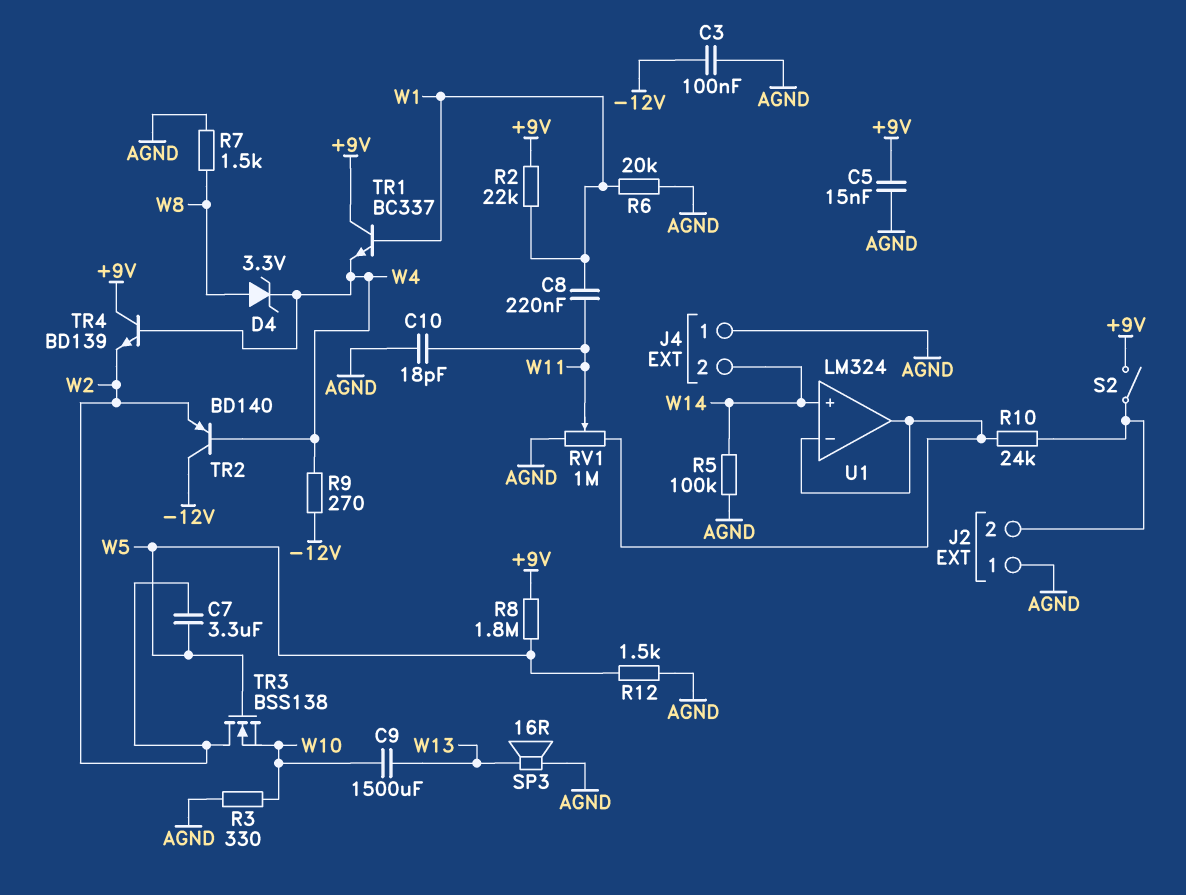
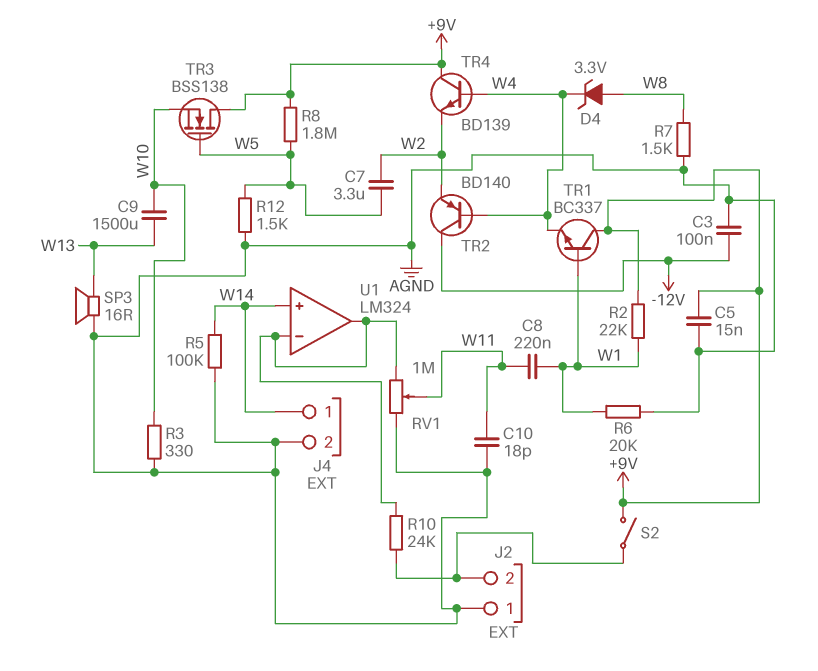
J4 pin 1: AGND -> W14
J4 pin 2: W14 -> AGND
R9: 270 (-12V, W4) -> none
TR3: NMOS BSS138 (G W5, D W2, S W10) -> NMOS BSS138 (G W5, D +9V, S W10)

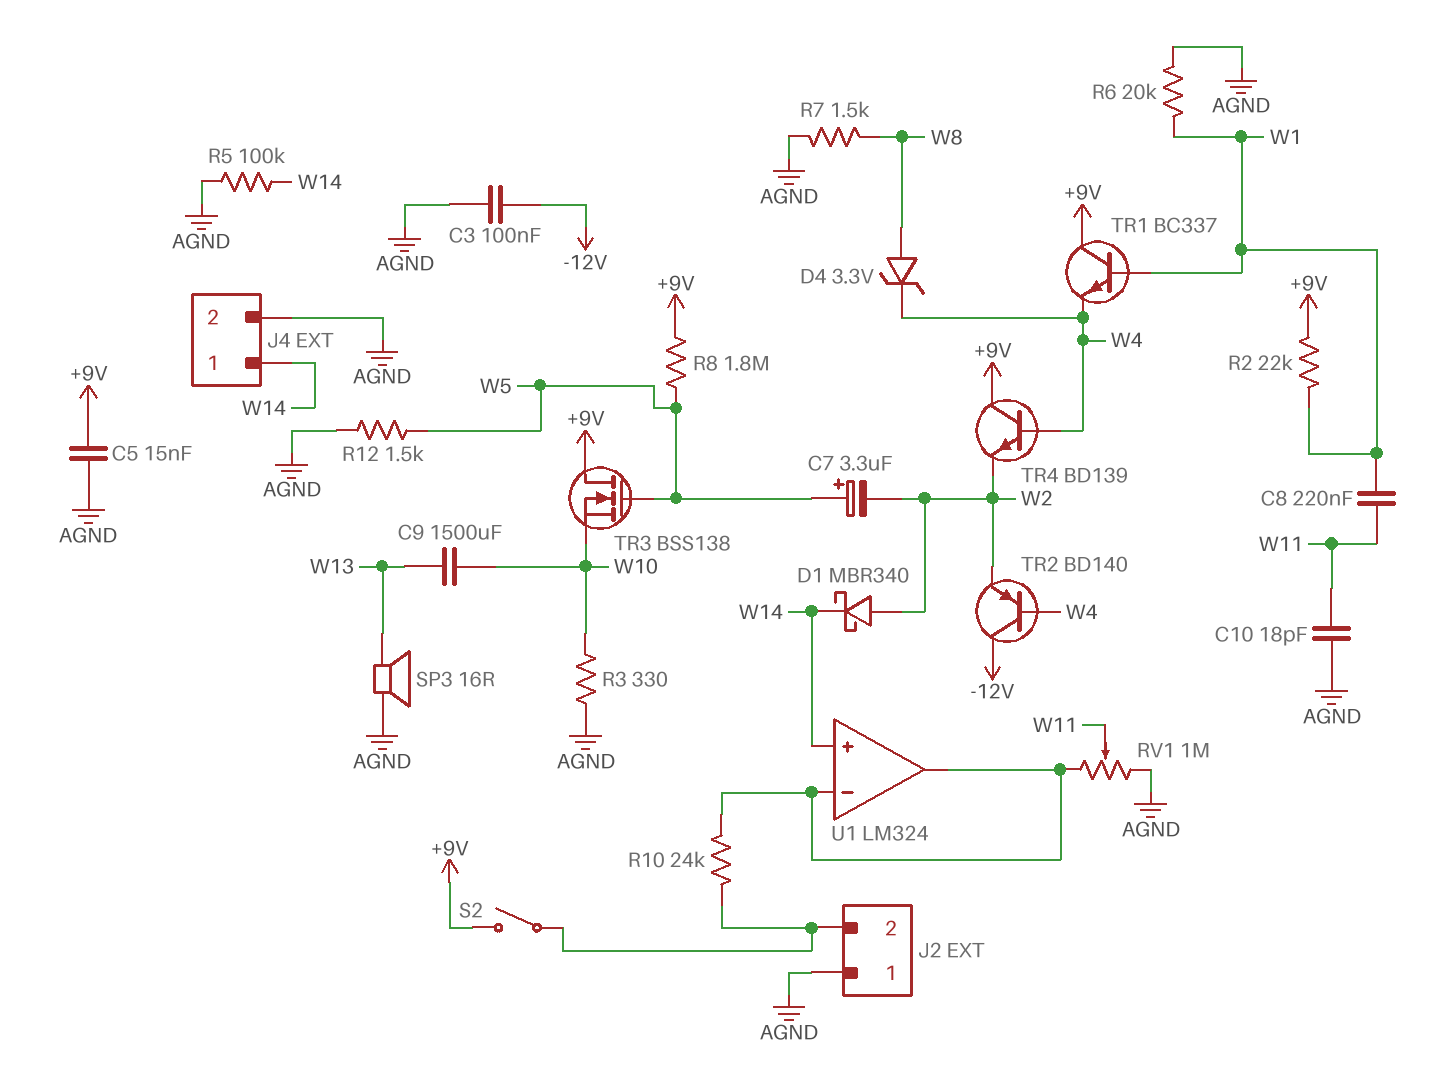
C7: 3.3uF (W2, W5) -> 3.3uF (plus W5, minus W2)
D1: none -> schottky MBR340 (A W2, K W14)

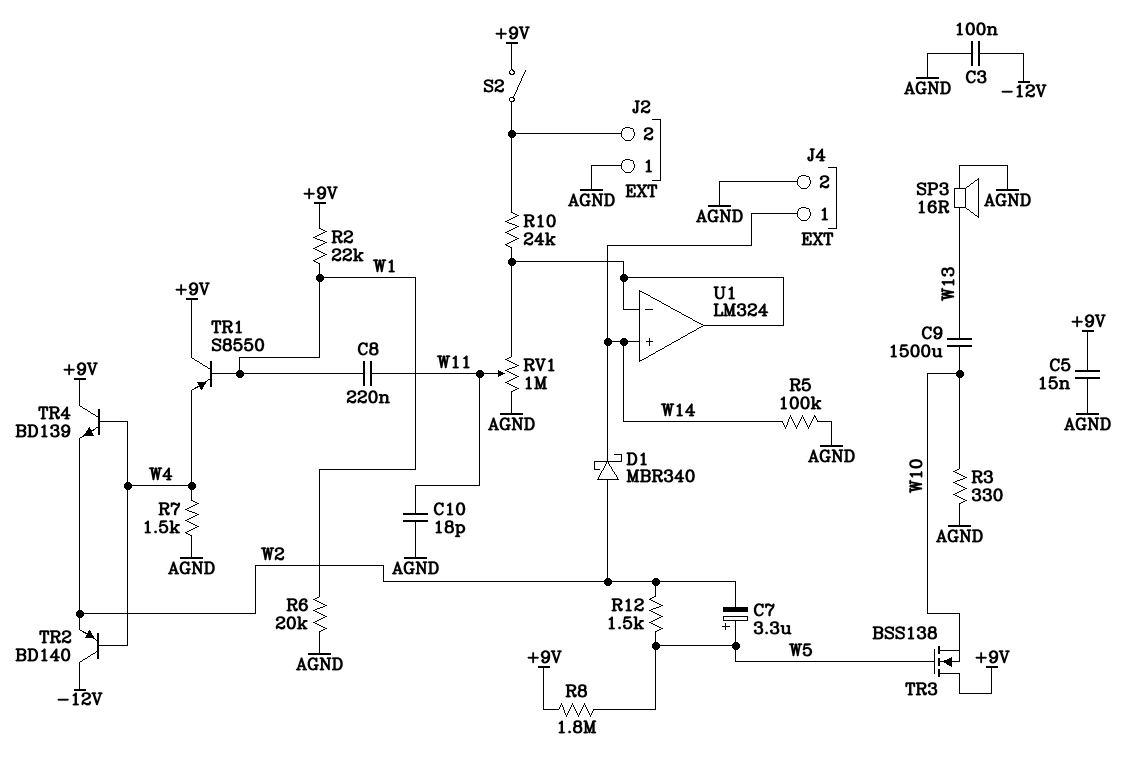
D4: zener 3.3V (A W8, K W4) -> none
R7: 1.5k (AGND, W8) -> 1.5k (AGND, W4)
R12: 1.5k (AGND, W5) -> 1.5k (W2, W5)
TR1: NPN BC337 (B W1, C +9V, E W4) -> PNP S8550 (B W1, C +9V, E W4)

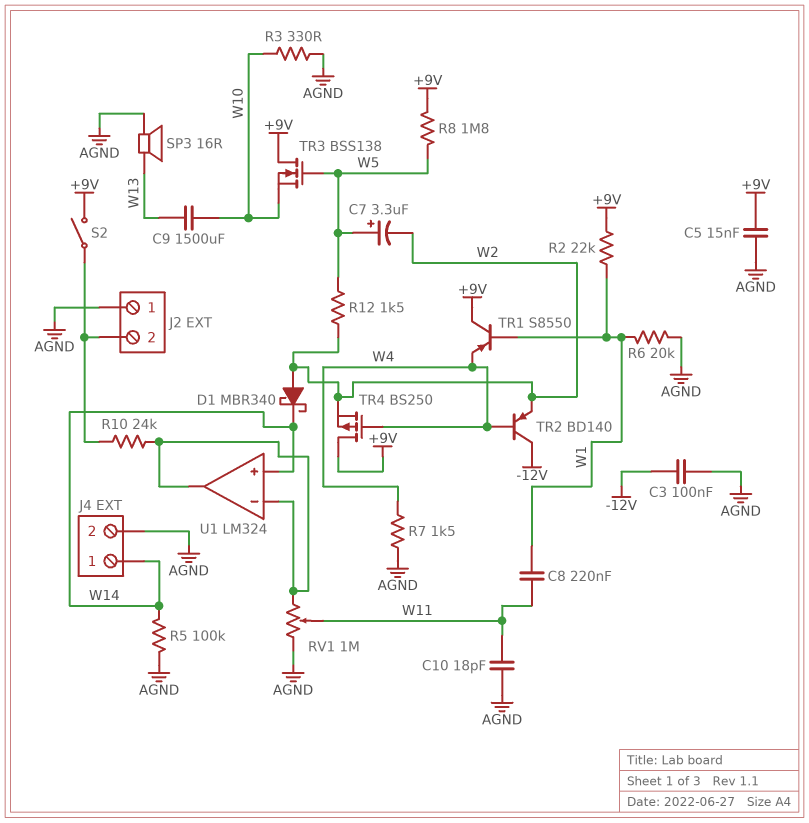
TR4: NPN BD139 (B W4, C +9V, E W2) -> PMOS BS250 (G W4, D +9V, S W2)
* * *
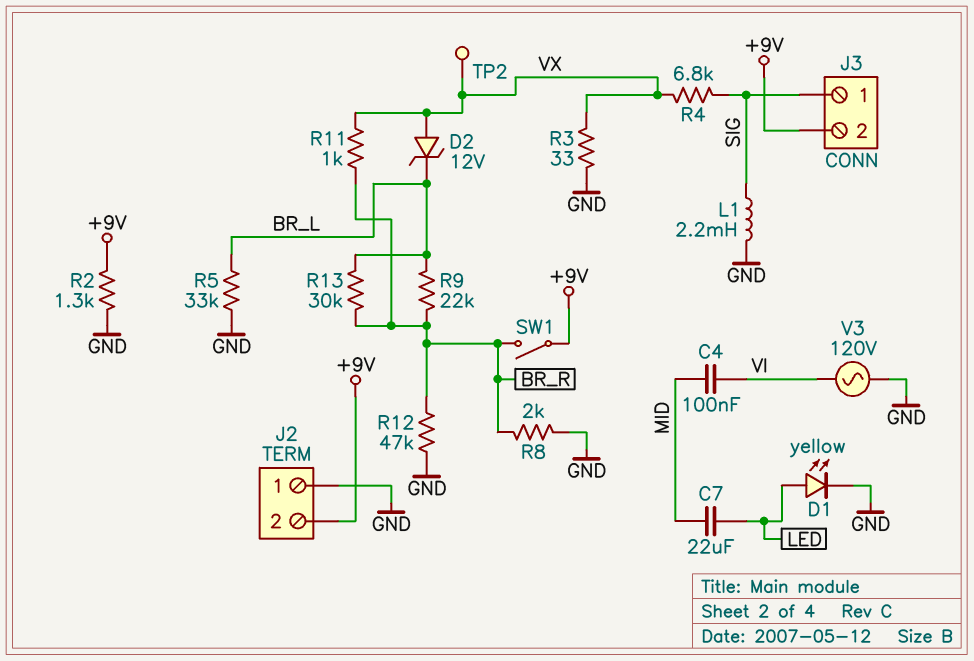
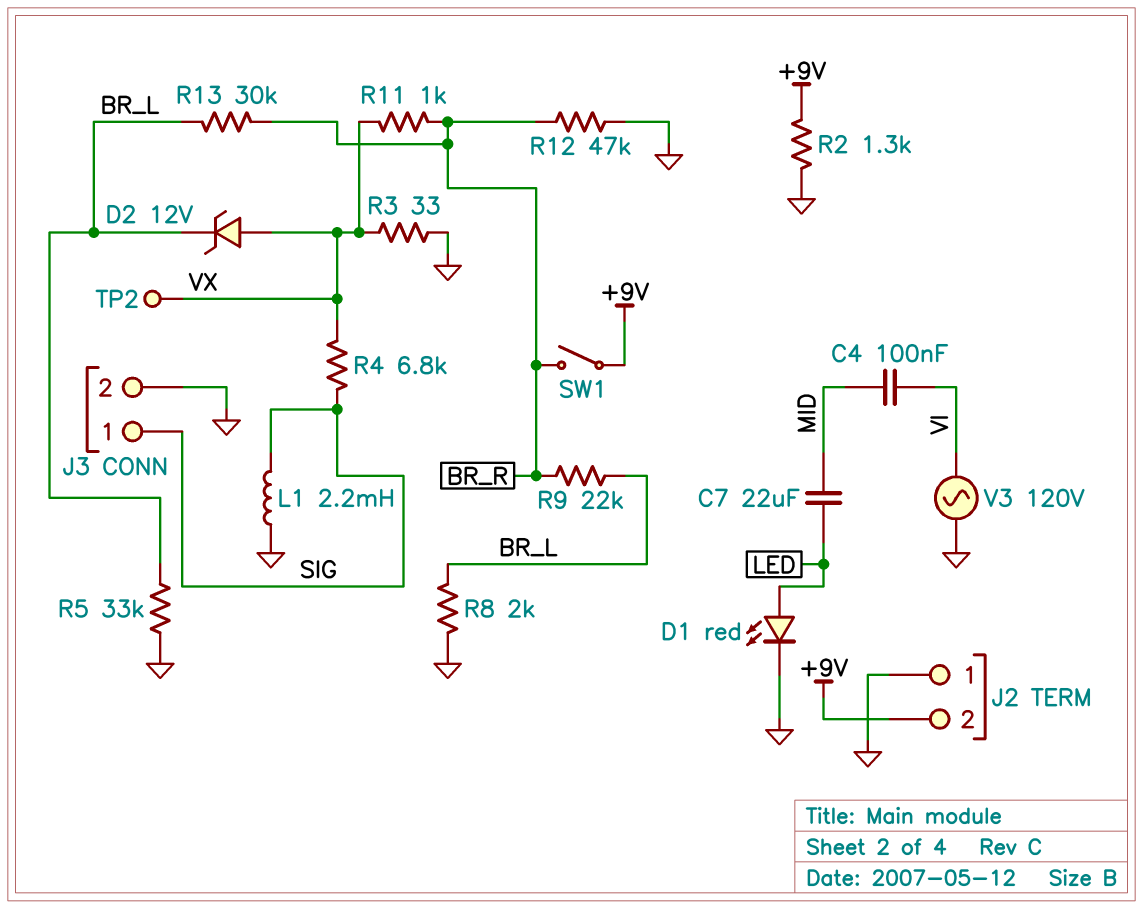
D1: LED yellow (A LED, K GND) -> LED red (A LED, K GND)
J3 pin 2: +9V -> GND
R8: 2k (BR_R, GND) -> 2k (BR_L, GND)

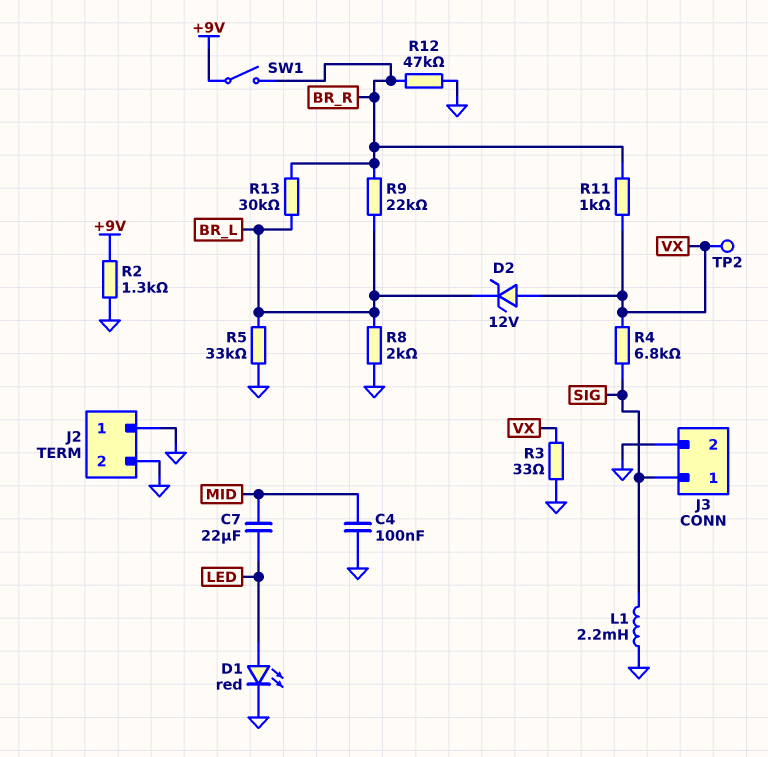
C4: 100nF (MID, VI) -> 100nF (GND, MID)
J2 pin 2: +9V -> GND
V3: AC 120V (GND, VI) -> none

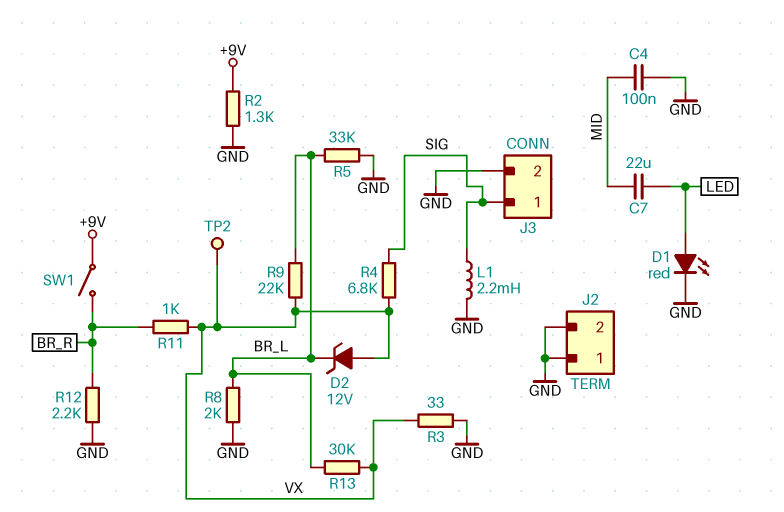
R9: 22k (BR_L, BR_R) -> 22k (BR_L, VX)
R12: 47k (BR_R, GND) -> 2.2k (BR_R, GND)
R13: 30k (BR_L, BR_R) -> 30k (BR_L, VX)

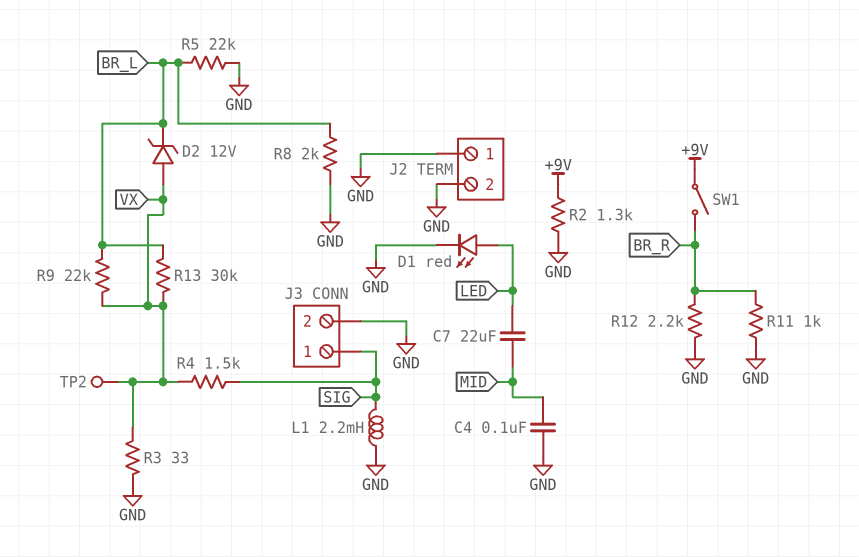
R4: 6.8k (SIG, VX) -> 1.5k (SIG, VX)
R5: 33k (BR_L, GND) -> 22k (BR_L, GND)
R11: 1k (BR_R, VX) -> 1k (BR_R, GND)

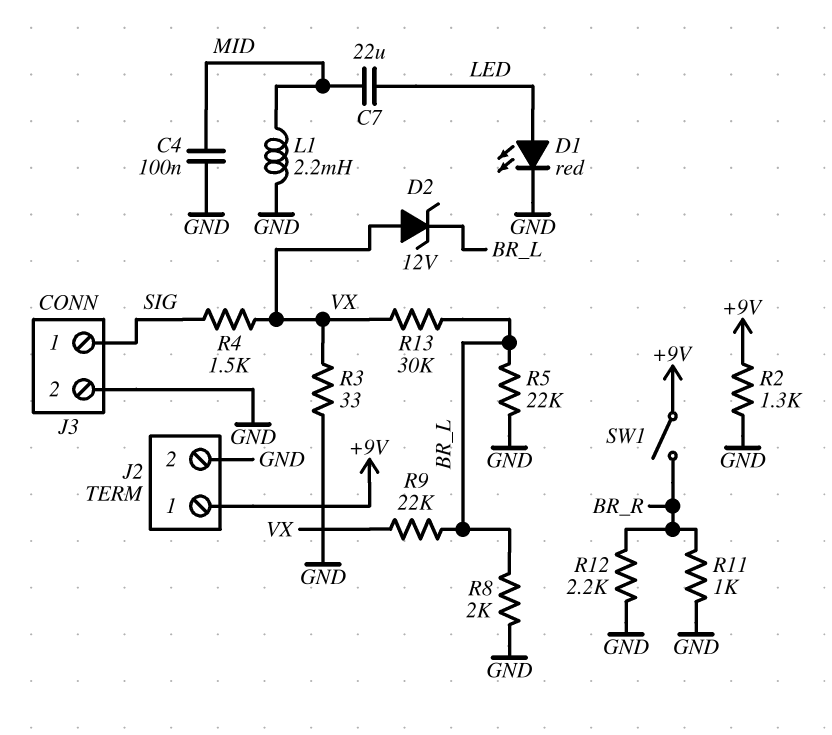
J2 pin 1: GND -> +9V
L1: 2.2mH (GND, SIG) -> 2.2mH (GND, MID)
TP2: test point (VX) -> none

* Your goal
Copy exactly the stretch of data above from the line with "L1: 2.2mH (GND, SIG) -> 2.2mH (GND, MID)" through the line with "TP2: test point (VX) -> none", and omit all other lines.

* Expected output
L1: 2.2mH (GND, SIG) -> 2.2mH (GND, MID)
TP2: test point (VX) -> none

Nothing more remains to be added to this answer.